Aim of the exercise: Where "lime" occurs in a line of the entries below, copy that line.

Records for the task:
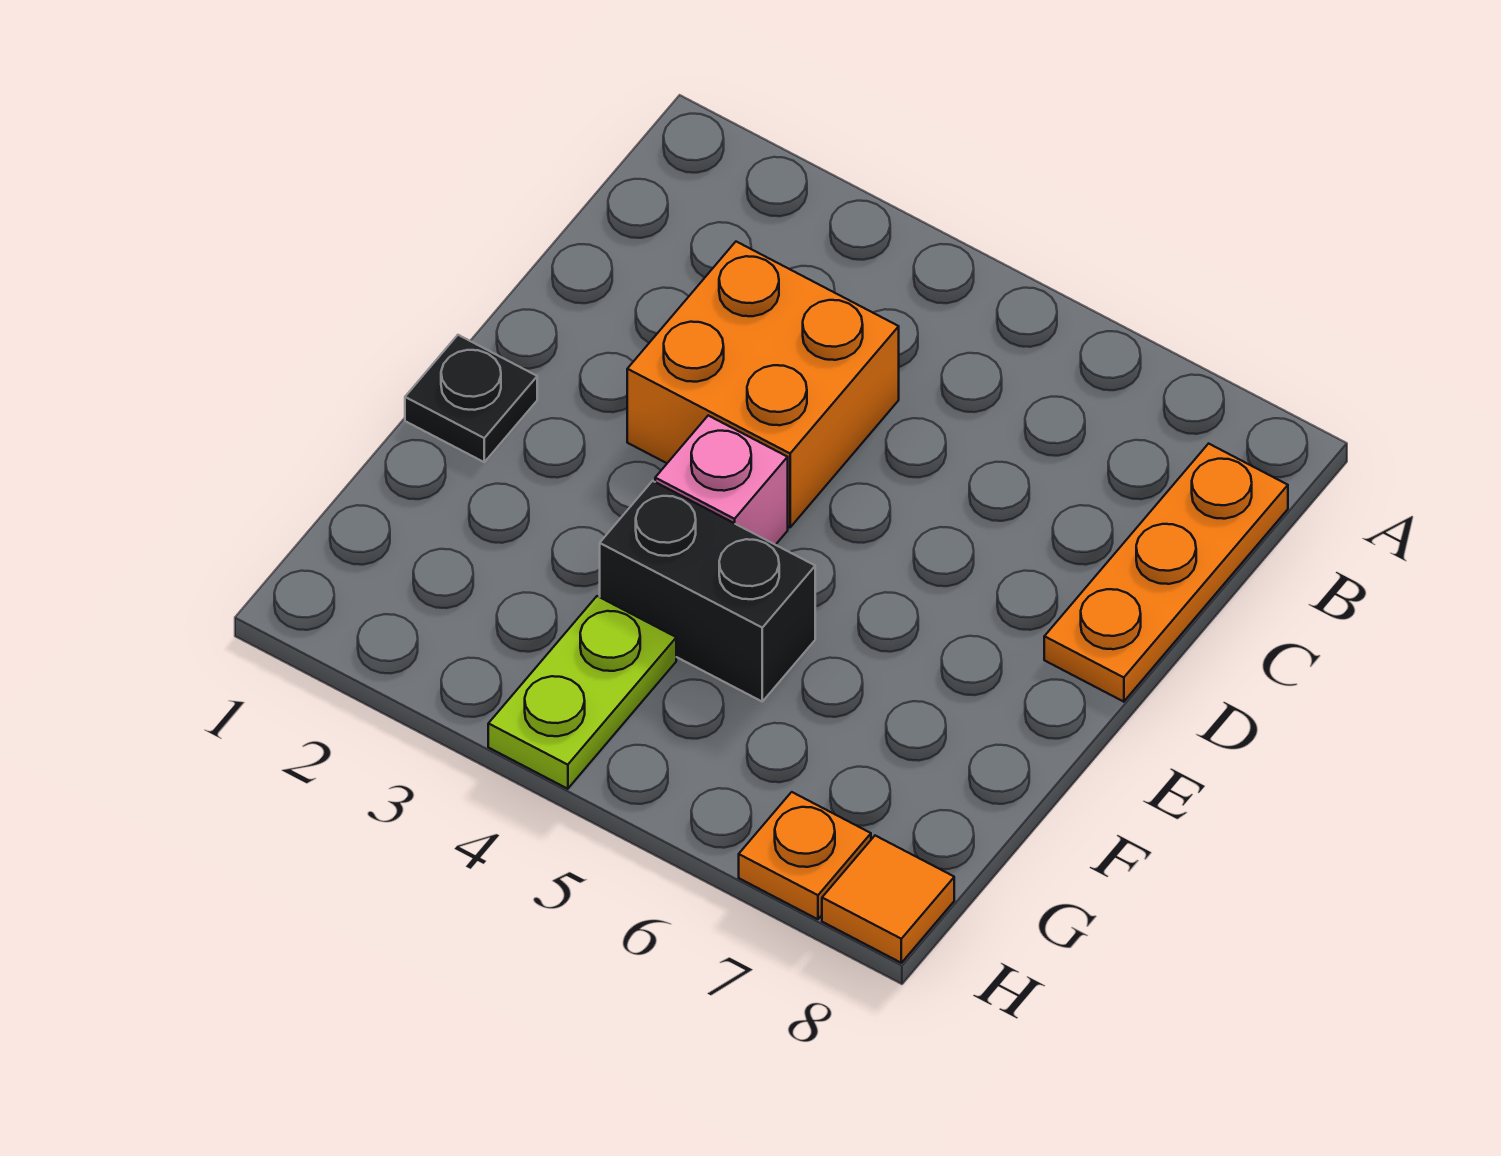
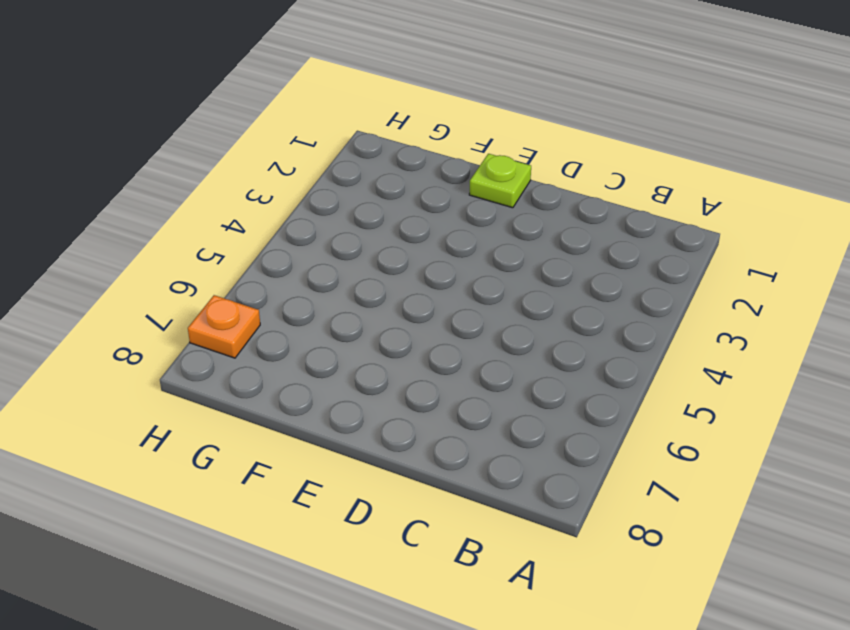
lime 1x1 plate [469,154,531,208] -> black 1x1 plate [405,335,537,462]
none -> orange 1x3 plate [1044,444,1288,702]
none -> orange 2x2 brick [627,242,899,527]

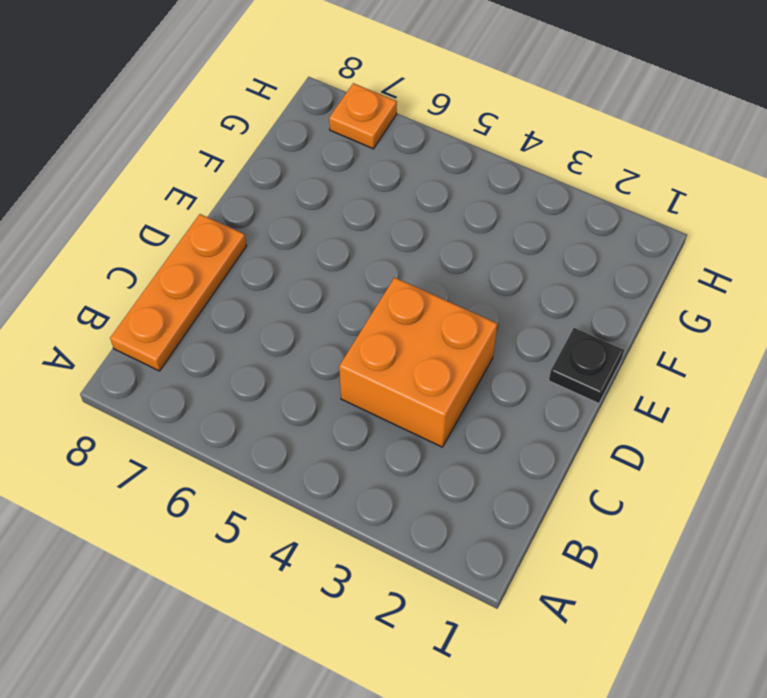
none -> pink 1x1 brick [655,416,788,545]
none -> black 1x2 brick [600,481,815,701]

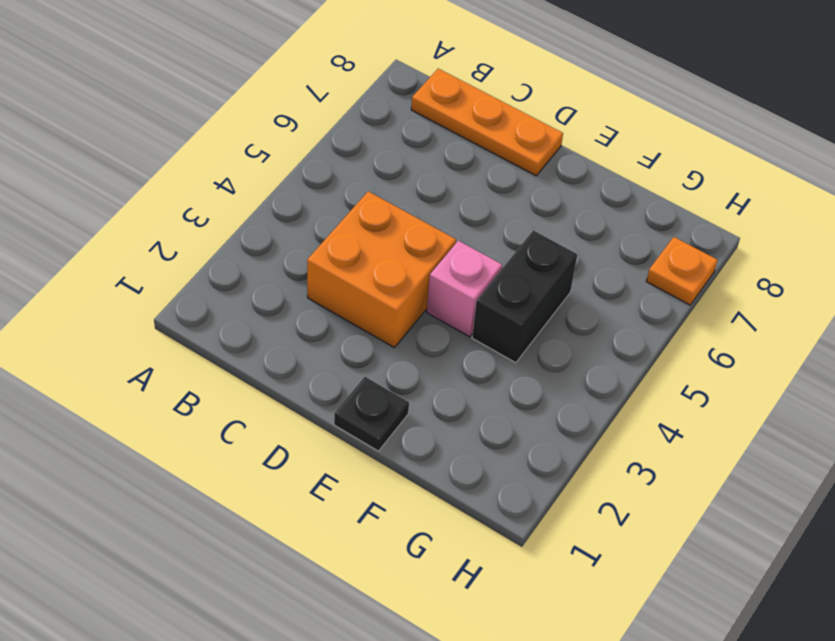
none -> lime 1x2 plate [488,596,676,789]
none -> orange 1x1 tile [822,836,954,963]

Exercise response:
lime 1x1 plate [469,154,531,208] -> black 1x1 plate [405,335,537,462]
none -> lime 1x2 plate [488,596,676,789]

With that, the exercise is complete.